* **EXERCISE BRIEF**:
Every line containing the word "padlock" must be pulled from the records.

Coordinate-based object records
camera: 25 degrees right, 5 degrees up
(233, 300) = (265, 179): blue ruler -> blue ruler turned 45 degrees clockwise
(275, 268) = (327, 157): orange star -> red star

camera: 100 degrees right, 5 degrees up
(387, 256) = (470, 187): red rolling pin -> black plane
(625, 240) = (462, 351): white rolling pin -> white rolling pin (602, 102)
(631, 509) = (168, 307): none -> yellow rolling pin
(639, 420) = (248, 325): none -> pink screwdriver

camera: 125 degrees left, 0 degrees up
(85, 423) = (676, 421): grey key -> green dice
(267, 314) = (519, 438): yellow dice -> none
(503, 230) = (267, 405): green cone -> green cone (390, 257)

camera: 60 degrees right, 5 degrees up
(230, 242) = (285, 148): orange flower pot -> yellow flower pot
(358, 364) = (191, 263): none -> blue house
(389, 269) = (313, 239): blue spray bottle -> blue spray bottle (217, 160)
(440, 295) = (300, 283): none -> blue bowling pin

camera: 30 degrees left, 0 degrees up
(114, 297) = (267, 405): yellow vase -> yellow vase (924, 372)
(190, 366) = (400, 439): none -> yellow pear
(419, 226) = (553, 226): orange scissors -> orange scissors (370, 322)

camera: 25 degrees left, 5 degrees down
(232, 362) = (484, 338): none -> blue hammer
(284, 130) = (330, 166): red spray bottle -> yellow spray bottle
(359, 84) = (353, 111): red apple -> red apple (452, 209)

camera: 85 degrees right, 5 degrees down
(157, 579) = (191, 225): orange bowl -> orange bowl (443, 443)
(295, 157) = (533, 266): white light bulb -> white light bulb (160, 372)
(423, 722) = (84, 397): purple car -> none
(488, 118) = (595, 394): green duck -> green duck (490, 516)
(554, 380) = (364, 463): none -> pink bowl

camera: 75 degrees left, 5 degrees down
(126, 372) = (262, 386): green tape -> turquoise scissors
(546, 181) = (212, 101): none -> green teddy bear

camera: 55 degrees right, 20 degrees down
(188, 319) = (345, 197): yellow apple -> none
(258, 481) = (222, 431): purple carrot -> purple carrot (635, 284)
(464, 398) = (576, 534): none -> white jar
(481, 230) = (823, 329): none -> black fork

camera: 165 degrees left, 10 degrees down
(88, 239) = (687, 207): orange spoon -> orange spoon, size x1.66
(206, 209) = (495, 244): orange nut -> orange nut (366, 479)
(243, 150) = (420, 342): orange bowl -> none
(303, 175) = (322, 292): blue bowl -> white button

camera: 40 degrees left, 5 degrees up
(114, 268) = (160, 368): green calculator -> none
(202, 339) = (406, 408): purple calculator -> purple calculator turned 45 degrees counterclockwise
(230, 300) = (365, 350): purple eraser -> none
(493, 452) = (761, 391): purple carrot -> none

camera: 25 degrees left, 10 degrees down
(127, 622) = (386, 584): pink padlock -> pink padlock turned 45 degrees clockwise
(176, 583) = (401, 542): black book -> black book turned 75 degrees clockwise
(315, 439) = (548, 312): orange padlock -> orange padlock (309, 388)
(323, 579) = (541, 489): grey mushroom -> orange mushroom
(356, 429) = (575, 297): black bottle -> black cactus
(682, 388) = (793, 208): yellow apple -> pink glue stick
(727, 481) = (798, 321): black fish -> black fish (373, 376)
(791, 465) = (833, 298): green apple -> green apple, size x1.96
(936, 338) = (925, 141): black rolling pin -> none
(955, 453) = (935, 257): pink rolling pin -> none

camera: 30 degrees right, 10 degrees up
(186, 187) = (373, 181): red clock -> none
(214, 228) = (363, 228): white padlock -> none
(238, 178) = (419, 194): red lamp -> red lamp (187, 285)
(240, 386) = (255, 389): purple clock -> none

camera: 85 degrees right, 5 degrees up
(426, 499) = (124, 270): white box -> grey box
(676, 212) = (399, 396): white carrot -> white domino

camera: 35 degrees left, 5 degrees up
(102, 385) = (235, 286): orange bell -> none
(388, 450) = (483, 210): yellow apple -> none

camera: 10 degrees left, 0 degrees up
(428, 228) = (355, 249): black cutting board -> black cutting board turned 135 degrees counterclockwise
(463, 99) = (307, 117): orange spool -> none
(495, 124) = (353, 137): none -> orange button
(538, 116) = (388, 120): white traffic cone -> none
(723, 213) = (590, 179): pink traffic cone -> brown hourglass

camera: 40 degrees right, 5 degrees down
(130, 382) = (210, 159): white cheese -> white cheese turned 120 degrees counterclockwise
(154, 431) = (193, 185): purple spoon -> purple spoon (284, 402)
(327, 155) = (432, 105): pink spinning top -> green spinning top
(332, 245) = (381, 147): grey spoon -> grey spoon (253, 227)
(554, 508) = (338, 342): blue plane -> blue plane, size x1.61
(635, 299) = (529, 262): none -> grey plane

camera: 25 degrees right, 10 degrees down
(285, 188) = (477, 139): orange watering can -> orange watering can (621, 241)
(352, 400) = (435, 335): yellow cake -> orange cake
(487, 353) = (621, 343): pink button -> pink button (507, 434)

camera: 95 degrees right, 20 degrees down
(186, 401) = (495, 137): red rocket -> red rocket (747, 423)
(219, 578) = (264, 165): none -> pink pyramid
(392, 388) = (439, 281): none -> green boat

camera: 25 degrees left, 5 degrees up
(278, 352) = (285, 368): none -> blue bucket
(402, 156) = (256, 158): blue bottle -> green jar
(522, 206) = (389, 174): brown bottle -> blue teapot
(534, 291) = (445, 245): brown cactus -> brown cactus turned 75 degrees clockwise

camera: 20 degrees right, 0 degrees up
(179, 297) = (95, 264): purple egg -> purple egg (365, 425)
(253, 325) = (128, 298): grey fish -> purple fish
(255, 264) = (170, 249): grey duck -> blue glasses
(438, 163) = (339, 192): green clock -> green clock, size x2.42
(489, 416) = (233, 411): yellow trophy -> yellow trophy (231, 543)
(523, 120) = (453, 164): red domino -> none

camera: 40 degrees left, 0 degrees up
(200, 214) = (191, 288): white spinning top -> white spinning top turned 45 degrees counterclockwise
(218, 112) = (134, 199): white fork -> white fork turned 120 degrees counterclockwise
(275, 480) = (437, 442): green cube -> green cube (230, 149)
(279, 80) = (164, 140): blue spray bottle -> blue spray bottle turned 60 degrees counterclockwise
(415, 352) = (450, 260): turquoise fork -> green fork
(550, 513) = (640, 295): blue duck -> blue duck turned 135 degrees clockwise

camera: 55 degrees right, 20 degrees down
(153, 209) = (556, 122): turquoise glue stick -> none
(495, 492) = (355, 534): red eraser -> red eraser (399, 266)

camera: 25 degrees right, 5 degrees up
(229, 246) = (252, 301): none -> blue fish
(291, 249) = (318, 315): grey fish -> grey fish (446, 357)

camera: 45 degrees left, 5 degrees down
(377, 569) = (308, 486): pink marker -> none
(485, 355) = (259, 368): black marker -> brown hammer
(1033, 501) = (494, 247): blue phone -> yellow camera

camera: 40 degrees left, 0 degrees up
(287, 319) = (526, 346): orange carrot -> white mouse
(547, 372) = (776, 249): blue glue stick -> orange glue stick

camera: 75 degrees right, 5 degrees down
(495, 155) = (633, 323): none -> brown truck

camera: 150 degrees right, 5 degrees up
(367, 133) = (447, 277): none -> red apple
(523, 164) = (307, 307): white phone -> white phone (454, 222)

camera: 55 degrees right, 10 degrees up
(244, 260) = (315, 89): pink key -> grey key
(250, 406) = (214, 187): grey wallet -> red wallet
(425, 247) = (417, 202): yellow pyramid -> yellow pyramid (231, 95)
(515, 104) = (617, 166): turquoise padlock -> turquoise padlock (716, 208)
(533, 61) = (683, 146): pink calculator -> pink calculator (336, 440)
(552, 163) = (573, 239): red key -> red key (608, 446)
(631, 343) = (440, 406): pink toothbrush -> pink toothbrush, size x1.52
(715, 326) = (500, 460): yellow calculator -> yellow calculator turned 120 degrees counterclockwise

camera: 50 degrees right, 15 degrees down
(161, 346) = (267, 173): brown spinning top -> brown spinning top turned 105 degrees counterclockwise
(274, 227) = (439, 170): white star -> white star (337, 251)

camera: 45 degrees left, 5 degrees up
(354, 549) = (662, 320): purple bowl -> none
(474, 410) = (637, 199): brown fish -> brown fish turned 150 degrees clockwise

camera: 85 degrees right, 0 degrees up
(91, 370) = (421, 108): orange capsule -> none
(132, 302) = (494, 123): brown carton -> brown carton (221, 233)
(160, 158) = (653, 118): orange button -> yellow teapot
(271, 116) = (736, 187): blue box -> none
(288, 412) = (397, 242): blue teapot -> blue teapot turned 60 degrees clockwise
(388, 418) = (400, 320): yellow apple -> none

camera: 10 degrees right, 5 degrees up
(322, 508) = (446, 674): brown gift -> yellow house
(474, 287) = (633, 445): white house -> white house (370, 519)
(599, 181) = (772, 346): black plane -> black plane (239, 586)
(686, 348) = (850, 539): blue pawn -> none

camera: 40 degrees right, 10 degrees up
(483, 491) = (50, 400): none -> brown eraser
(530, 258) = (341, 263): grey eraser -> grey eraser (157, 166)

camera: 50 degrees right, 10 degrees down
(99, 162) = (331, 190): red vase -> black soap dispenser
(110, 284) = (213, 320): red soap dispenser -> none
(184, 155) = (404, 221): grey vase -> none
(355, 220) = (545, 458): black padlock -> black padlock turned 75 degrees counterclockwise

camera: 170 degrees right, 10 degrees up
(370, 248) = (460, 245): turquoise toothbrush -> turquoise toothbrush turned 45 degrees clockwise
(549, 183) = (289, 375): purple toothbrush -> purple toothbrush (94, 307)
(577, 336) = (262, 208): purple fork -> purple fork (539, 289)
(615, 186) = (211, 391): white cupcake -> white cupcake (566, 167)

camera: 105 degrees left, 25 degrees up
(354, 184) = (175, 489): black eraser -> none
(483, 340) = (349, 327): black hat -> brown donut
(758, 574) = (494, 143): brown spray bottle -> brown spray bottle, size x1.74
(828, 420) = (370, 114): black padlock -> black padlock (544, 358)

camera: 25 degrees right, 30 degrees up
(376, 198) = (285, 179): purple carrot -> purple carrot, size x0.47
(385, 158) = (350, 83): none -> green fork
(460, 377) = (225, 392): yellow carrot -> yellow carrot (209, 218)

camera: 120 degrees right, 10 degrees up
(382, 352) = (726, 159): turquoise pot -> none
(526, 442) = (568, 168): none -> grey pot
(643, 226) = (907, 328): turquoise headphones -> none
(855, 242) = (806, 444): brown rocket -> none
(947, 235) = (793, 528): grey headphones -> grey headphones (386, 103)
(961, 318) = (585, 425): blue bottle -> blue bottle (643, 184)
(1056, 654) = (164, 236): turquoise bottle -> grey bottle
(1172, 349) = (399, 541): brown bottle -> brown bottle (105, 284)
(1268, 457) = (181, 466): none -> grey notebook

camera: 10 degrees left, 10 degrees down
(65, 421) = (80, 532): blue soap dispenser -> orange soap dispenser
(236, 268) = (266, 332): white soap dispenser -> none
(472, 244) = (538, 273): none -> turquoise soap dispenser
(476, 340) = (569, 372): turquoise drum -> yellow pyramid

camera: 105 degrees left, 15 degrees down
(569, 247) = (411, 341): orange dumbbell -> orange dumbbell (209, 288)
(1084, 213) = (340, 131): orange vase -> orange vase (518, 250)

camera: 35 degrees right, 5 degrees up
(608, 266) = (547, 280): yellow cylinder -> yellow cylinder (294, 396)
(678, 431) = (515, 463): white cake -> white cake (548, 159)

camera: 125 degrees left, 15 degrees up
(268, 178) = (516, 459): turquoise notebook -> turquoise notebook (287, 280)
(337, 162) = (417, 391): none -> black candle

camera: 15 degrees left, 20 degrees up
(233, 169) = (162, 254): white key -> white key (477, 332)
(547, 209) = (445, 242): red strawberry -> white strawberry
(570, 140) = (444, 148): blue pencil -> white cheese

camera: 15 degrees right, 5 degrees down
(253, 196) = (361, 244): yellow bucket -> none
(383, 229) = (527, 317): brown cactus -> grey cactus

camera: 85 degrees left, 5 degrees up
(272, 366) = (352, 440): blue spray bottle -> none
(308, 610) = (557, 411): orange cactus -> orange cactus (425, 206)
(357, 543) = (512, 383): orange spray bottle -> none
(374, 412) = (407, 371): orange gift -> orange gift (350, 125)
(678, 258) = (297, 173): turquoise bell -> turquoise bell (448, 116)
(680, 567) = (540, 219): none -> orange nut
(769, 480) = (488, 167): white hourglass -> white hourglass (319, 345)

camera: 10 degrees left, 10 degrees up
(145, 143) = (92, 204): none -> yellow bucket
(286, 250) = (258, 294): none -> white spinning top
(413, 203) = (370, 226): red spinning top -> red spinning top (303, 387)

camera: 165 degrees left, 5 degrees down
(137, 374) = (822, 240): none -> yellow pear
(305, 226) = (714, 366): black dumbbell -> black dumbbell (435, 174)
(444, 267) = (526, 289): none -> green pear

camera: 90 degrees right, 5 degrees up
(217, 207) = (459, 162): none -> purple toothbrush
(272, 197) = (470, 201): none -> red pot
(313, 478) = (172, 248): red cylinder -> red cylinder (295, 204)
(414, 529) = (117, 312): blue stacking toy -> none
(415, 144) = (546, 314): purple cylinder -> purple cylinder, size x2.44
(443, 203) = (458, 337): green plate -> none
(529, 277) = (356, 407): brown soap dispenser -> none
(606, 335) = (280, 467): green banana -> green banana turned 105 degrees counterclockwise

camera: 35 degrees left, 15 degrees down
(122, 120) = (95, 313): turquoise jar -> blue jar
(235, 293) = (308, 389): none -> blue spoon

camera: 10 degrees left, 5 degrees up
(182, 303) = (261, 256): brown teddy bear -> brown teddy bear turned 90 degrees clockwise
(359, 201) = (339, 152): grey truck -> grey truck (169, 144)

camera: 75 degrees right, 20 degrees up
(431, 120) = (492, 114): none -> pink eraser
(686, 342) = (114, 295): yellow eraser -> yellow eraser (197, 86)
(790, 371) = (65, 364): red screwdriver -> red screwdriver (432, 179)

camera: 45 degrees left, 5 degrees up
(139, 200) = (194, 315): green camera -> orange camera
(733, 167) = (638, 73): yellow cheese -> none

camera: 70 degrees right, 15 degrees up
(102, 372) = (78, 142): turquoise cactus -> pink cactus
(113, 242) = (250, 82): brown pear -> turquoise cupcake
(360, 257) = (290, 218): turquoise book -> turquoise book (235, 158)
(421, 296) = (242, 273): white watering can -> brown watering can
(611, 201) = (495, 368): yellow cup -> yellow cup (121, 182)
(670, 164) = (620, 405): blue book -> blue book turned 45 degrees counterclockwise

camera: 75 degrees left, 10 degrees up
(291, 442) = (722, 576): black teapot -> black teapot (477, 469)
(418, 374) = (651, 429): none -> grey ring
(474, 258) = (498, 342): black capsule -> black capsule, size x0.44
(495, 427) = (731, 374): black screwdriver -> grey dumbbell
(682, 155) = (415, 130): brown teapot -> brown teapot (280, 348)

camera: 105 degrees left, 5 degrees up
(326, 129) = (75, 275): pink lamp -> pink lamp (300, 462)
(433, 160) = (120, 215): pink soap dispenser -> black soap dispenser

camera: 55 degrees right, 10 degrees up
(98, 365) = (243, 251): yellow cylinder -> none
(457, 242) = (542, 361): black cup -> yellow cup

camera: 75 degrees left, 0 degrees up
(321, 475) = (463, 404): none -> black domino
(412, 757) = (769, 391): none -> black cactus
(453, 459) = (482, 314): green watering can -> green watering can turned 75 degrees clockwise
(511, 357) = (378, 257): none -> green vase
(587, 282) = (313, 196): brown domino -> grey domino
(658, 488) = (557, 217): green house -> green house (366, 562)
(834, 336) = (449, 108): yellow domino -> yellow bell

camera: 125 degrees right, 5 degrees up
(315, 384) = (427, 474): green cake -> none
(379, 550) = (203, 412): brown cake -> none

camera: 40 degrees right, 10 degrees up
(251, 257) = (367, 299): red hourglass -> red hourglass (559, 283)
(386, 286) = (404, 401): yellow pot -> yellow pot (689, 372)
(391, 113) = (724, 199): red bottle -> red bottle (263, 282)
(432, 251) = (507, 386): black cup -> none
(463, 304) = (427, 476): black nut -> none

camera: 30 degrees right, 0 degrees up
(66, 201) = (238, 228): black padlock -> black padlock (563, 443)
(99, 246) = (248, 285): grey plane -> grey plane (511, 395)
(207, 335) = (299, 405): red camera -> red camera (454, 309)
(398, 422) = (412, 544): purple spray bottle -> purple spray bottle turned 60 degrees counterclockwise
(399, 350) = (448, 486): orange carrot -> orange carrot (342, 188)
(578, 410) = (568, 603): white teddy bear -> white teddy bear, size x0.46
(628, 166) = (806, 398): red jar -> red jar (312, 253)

* **EXERCISE SOLUTION**:
(127, 622) = (386, 584): pink padlock -> pink padlock turned 45 degrees clockwise
(315, 439) = (548, 312): orange padlock -> orange padlock (309, 388)
(214, 228) = (363, 228): white padlock -> none
(515, 104) = (617, 166): turquoise padlock -> turquoise padlock (716, 208)
(355, 220) = (545, 458): black padlock -> black padlock turned 75 degrees counterclockwise
(828, 420) = (370, 114): black padlock -> black padlock (544, 358)
(66, 201) = (238, 228): black padlock -> black padlock (563, 443)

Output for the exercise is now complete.